## Task directions
Transcribe only the lines in the data below falling between the line with "cyan hexagon: rotated 16 degrees clockwise" and the line with "red star at", including those two lines, and leave out any picture.

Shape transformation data
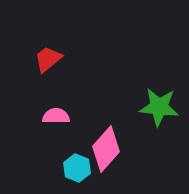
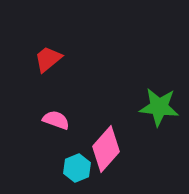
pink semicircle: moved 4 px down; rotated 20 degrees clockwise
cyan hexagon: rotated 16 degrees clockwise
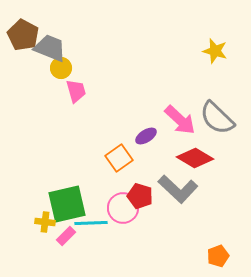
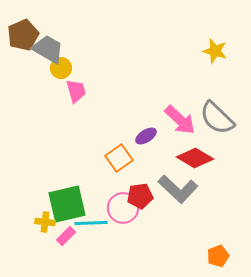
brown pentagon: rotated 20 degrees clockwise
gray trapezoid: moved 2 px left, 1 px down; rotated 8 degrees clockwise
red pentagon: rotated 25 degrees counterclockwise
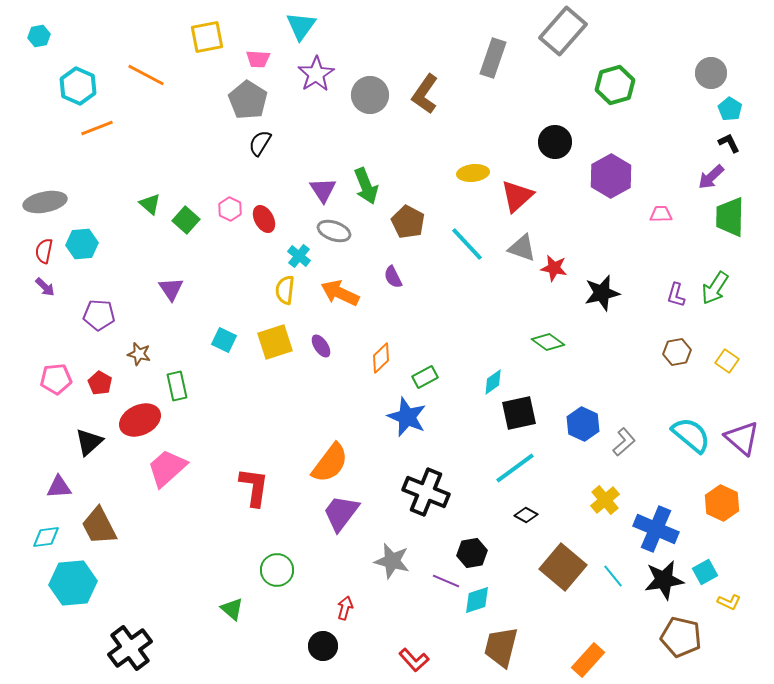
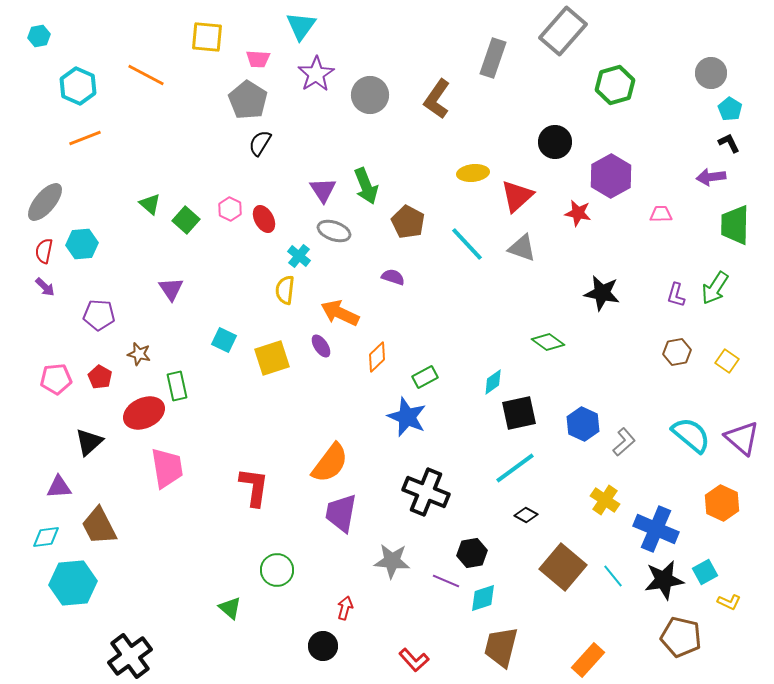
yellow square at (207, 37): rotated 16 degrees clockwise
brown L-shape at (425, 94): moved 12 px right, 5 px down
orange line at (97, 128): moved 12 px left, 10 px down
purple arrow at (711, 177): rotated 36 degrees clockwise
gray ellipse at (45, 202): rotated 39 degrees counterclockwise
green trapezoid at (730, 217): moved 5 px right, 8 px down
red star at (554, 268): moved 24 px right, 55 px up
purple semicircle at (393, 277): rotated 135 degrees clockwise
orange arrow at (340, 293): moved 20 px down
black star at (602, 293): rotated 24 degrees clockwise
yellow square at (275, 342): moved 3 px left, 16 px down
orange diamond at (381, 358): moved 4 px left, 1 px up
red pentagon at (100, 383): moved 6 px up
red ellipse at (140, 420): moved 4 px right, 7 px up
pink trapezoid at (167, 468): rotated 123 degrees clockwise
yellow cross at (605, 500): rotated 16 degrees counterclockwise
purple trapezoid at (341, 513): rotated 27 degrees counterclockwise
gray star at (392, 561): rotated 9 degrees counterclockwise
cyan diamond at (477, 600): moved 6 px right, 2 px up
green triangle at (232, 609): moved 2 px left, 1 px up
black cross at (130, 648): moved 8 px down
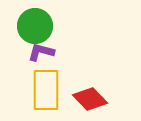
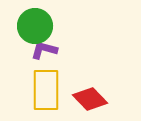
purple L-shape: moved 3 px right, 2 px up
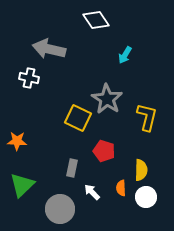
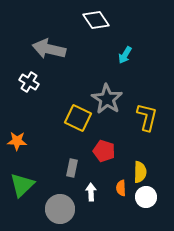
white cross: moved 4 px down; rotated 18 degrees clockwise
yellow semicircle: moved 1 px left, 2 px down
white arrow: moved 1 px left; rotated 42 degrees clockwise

## Solved problem
cyan hexagon: rotated 16 degrees clockwise
brown pentagon: rotated 20 degrees clockwise
gray trapezoid: moved 2 px left, 1 px down; rotated 8 degrees clockwise
red pentagon: rotated 25 degrees counterclockwise
yellow square at (207, 37): rotated 16 degrees clockwise
brown L-shape at (425, 94): moved 12 px right, 5 px down
orange line at (97, 128): moved 12 px left, 10 px down
purple arrow at (711, 177): rotated 36 degrees clockwise
gray ellipse at (45, 202): rotated 39 degrees counterclockwise
green trapezoid at (730, 217): moved 5 px right, 8 px down
red star at (554, 268): moved 24 px right, 55 px up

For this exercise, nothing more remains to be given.